[Opening Data extracts section]

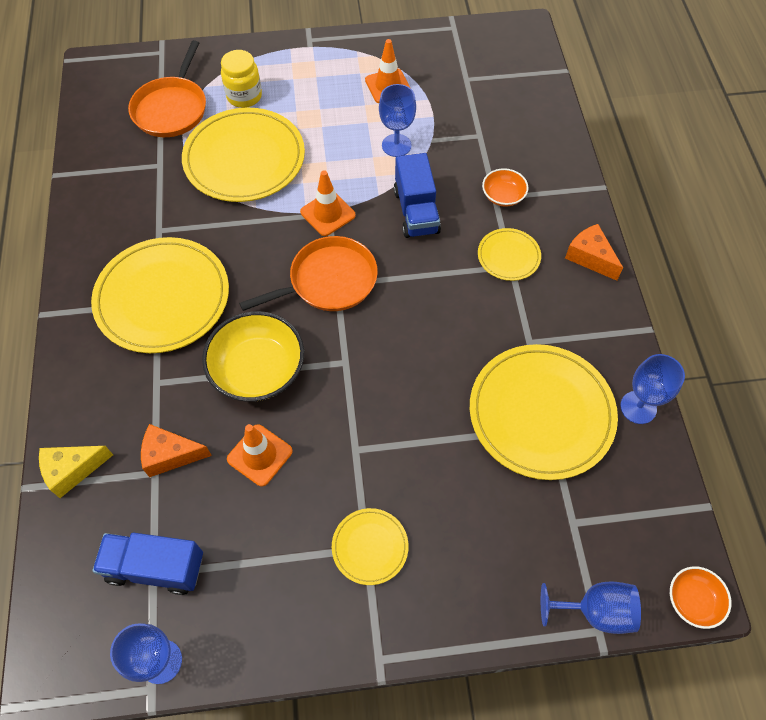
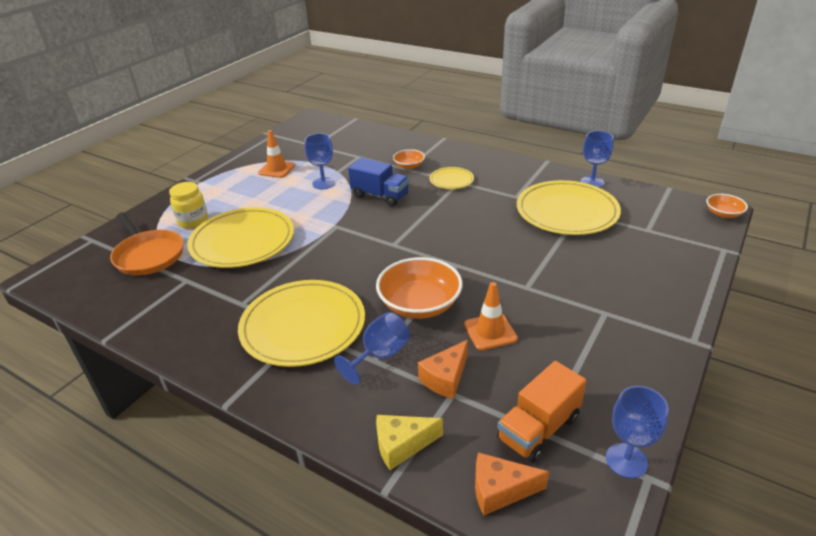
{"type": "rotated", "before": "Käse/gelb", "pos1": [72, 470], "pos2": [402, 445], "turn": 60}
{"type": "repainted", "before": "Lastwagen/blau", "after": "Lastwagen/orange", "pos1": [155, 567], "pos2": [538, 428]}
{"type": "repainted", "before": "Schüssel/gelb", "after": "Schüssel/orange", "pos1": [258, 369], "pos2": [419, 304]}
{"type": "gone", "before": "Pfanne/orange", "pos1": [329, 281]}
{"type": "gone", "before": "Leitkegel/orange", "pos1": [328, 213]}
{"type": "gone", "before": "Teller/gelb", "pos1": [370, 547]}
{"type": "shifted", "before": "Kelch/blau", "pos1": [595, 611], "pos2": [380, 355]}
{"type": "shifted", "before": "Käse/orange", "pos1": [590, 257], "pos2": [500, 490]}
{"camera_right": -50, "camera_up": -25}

[Closing Data extracts section]

Work item >>
Only the pictures stay behind; everything else in the data above is to be retyped exactly.

Task solution >>
{"type": "rotated", "before": "Käse/gelb", "pos1": [72, 470], "pos2": [402, 445], "turn": 60}
{"type": "repainted", "before": "Lastwagen/blau", "after": "Lastwagen/orange", "pos1": [155, 567], "pos2": [538, 428]}
{"type": "repainted", "before": "Schüssel/gelb", "after": "Schüssel/orange", "pos1": [258, 369], "pos2": [419, 304]}
{"type": "gone", "before": "Pfanne/orange", "pos1": [329, 281]}
{"type": "gone", "before": "Leitkegel/orange", "pos1": [328, 213]}
{"type": "gone", "before": "Teller/gelb", "pos1": [370, 547]}
{"type": "shifted", "before": "Kelch/blau", "pos1": [595, 611], "pos2": [380, 355]}
{"type": "shifted", "before": "Käse/orange", "pos1": [590, 257], "pos2": [500, 490]}
{"camera_right": -50, "camera_up": -25}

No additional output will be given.